## WHAT THIS TASK INVOLVES
Transcribe the data below verbatim from the line with "RGB pin G: GP11 -> none" to the line with "ENC2 pin CLK: TX -> D6". Include both of those lines.

## DATA FOR THIS EXERCISE
--

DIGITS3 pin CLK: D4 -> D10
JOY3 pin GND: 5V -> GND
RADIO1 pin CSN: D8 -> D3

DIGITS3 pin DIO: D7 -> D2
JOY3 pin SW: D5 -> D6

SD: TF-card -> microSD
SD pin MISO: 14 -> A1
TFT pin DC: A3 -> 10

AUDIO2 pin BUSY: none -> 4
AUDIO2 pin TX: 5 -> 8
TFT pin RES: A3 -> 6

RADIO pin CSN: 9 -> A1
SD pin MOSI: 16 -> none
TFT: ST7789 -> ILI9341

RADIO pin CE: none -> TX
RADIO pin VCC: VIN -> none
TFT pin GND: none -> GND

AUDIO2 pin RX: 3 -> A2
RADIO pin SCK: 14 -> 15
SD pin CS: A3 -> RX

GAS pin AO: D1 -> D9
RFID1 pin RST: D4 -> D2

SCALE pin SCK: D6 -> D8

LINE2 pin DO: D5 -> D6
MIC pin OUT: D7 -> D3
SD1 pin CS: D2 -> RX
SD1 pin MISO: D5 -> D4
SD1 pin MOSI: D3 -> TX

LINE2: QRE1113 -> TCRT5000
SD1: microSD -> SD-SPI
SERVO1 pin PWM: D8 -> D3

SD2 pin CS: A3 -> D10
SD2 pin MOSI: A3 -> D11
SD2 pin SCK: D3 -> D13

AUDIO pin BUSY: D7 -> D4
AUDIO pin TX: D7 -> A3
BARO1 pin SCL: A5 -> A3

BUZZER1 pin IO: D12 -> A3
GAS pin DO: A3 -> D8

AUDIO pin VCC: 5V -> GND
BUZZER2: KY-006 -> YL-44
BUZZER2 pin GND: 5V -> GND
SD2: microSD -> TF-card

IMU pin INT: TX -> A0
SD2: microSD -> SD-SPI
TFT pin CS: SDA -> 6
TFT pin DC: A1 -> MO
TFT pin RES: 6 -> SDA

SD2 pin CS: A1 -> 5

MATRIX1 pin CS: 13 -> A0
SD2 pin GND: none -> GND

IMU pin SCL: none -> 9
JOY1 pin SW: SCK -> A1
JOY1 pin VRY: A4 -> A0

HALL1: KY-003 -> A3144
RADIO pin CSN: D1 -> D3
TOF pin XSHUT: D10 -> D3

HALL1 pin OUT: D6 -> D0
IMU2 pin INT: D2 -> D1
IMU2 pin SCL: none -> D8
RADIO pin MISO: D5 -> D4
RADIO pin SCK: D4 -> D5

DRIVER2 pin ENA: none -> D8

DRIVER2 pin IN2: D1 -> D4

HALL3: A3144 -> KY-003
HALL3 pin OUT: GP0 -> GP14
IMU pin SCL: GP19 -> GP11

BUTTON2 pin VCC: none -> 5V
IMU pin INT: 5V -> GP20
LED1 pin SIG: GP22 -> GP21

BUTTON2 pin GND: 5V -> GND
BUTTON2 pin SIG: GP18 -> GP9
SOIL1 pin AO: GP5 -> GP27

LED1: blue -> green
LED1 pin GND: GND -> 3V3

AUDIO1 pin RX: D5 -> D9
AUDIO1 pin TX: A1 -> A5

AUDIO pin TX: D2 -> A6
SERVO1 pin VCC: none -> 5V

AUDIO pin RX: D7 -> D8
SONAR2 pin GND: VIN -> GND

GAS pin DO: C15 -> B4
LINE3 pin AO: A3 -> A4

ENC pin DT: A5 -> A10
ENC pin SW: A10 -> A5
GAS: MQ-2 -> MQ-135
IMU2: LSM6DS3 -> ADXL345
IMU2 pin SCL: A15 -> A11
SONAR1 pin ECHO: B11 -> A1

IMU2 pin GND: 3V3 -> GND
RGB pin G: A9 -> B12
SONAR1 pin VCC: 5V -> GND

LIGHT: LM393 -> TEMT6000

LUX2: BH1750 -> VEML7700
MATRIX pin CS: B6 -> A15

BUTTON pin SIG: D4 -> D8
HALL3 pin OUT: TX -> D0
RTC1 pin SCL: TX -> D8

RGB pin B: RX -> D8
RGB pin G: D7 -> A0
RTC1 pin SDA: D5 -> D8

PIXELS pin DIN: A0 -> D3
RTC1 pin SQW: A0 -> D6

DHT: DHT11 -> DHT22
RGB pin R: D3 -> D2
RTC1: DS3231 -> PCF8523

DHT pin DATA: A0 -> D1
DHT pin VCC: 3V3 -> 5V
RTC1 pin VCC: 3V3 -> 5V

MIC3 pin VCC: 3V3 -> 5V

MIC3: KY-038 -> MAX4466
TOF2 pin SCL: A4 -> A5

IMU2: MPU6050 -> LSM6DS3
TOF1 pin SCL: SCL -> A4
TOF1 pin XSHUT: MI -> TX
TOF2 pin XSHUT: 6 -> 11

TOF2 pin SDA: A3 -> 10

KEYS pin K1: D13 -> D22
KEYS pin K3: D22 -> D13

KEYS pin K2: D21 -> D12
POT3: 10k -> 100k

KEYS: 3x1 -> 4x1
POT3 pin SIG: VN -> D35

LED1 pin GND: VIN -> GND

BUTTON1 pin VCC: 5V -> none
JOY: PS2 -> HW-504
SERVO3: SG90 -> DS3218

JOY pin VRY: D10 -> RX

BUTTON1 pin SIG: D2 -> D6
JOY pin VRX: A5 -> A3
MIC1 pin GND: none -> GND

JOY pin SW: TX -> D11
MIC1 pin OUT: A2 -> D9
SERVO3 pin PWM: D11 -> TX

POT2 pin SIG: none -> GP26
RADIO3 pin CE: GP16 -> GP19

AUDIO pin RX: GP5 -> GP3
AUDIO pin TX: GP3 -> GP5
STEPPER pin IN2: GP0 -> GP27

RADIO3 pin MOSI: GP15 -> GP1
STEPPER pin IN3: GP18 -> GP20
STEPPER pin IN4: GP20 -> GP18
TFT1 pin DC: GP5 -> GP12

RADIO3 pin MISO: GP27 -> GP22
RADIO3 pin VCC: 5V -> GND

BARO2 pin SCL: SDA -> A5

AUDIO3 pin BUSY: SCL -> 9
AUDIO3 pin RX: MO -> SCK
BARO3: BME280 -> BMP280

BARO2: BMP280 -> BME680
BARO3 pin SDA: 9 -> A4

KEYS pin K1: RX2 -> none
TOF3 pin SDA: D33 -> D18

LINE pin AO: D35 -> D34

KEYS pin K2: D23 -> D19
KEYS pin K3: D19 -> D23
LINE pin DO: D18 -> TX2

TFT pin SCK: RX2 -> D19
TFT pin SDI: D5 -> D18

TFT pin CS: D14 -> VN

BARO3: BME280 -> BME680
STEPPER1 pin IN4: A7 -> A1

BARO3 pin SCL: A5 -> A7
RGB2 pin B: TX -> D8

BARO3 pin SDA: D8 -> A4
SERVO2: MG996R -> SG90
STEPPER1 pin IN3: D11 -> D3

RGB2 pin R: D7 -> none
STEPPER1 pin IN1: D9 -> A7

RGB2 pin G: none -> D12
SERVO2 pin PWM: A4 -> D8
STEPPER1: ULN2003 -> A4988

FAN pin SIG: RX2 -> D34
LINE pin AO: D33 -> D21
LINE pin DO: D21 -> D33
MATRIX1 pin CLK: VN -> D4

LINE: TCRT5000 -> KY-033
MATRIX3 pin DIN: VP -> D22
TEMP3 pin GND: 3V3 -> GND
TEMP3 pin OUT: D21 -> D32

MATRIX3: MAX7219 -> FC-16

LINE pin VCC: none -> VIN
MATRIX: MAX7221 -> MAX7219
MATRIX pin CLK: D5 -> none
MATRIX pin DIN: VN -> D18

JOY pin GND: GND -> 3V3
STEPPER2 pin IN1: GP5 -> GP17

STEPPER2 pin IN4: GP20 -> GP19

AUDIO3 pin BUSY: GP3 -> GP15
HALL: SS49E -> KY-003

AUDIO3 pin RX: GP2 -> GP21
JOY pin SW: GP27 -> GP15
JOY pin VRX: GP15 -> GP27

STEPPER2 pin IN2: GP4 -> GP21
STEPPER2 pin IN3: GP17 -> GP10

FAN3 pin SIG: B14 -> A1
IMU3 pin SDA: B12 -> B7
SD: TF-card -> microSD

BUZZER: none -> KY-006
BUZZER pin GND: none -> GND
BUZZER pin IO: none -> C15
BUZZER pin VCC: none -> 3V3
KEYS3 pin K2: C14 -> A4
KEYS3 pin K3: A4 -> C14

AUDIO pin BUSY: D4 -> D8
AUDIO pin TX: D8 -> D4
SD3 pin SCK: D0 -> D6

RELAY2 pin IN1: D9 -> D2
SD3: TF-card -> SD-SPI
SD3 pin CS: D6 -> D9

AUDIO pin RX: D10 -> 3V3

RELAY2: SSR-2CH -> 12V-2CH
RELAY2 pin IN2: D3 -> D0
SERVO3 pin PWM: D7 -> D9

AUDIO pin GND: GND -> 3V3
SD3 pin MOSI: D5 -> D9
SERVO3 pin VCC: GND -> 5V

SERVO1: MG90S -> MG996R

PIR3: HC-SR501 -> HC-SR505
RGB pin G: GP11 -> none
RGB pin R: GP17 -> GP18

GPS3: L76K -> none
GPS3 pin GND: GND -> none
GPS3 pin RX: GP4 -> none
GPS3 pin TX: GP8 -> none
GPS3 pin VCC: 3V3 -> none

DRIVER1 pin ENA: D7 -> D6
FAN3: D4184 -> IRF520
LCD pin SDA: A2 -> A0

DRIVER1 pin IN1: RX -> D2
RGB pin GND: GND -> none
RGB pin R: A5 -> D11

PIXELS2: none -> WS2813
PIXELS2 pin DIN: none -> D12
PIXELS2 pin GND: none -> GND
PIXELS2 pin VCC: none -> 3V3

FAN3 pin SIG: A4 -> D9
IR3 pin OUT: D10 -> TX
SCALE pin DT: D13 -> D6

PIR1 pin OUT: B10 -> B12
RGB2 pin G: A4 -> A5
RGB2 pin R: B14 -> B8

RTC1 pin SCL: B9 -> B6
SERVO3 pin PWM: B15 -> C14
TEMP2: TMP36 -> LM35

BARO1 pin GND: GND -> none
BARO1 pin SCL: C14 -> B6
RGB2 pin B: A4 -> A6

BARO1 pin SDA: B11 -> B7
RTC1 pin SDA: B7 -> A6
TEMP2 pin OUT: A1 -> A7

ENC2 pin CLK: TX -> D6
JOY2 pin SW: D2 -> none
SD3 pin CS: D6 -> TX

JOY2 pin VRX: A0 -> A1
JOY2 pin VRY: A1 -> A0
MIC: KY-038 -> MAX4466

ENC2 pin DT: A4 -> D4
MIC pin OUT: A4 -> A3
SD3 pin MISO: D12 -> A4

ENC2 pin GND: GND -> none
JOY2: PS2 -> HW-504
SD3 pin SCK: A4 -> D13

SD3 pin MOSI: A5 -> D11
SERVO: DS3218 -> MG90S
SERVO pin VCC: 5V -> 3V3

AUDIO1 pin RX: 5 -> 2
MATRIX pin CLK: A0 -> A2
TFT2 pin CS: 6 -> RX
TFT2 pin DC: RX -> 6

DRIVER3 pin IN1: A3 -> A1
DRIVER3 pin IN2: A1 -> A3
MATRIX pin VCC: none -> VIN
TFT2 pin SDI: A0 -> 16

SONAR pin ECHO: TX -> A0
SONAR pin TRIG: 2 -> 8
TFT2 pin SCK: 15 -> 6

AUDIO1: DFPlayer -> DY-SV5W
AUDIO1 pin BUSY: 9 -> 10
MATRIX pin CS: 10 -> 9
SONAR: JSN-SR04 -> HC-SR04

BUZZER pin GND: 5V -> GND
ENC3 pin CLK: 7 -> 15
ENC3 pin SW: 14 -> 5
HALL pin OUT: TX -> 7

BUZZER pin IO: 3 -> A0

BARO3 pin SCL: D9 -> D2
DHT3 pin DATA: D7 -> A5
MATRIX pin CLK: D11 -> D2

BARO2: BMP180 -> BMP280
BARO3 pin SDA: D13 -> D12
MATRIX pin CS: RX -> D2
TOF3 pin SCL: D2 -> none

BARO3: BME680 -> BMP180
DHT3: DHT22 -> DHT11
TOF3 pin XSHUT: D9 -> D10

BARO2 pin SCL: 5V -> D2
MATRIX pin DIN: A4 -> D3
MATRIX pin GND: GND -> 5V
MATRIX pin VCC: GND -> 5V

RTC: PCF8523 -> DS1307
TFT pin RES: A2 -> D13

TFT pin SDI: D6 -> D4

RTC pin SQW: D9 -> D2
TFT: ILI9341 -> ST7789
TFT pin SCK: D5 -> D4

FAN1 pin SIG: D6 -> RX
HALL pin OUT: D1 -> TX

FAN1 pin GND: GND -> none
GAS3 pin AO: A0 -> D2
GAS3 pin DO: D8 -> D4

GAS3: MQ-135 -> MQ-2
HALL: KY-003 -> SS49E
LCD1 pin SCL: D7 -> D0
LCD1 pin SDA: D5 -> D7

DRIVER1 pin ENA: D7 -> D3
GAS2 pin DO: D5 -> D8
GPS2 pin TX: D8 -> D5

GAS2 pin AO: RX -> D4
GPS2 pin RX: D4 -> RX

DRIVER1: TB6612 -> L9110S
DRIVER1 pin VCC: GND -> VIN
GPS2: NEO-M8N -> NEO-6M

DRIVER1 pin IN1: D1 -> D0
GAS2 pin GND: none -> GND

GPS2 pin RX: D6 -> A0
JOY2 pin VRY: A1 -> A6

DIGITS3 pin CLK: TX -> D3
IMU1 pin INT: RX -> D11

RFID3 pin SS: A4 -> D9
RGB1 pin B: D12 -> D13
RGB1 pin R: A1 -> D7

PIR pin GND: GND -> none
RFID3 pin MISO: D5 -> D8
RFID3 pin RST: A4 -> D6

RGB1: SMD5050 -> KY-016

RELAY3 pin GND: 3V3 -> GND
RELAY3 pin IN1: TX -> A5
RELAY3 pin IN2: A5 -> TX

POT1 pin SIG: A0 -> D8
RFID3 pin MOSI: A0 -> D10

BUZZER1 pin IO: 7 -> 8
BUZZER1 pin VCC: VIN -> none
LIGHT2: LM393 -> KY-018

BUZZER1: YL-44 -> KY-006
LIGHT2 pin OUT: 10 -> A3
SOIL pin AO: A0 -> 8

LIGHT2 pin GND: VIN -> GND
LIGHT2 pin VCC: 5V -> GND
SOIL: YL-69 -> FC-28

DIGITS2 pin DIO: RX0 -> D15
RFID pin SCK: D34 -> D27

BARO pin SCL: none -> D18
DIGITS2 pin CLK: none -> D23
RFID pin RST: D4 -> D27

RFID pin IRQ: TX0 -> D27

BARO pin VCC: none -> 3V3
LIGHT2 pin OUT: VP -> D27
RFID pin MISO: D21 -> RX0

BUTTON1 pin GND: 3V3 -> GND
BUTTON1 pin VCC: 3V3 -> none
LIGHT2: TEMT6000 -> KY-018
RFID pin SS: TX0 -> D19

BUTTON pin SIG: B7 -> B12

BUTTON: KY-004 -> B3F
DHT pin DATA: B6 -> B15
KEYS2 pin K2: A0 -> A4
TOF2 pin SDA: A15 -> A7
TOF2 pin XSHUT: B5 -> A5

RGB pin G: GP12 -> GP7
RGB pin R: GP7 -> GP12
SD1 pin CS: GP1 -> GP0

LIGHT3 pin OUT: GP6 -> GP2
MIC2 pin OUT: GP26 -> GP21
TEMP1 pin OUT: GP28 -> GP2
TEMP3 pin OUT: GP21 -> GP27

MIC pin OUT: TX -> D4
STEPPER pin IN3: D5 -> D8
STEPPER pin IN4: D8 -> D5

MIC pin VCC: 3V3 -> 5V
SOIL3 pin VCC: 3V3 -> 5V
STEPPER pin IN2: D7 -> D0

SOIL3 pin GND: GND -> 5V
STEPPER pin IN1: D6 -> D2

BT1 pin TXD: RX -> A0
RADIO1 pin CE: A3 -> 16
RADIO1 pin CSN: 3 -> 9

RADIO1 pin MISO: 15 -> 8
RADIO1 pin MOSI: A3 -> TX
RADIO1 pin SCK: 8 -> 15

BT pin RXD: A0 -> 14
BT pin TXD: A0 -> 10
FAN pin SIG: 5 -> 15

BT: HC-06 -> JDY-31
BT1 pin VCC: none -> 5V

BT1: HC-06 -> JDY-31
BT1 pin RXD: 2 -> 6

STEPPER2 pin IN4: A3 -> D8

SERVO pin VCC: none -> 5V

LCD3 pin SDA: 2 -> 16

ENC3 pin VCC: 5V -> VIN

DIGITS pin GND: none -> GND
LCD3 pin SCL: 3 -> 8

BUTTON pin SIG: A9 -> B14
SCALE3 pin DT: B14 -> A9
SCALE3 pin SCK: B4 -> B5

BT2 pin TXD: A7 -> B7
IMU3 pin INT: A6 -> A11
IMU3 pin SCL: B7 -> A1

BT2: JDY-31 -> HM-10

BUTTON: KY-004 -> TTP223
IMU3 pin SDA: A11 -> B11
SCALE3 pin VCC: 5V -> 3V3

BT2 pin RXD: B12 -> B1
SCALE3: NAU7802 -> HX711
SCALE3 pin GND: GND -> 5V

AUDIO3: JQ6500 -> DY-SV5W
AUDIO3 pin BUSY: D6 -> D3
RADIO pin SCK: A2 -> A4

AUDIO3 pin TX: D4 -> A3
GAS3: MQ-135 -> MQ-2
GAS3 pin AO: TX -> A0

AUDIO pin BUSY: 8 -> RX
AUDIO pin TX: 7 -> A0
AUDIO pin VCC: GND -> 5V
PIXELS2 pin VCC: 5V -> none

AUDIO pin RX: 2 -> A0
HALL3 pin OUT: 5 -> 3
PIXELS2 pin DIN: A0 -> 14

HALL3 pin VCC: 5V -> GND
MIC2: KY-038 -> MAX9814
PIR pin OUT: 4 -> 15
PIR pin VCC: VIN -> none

--

## TASK OUTPUT
RGB pin G: GP11 -> none
RGB pin R: GP17 -> GP18

GPS3: L76K -> none
GPS3 pin GND: GND -> none
GPS3 pin RX: GP4 -> none
GPS3 pin TX: GP8 -> none
GPS3 pin VCC: 3V3 -> none

DRIVER1 pin ENA: D7 -> D6
FAN3: D4184 -> IRF520
LCD pin SDA: A2 -> A0

DRIVER1 pin IN1: RX -> D2
RGB pin GND: GND -> none
RGB pin R: A5 -> D11

PIXELS2: none -> WS2813
PIXELS2 pin DIN: none -> D12
PIXELS2 pin GND: none -> GND
PIXELS2 pin VCC: none -> 3V3

FAN3 pin SIG: A4 -> D9
IR3 pin OUT: D10 -> TX
SCALE pin DT: D13 -> D6

PIR1 pin OUT: B10 -> B12
RGB2 pin G: A4 -> A5
RGB2 pin R: B14 -> B8

RTC1 pin SCL: B9 -> B6
SERVO3 pin PWM: B15 -> C14
TEMP2: TMP36 -> LM35

BARO1 pin GND: GND -> none
BARO1 pin SCL: C14 -> B6
RGB2 pin B: A4 -> A6

BARO1 pin SDA: B11 -> B7
RTC1 pin SDA: B7 -> A6
TEMP2 pin OUT: A1 -> A7

ENC2 pin CLK: TX -> D6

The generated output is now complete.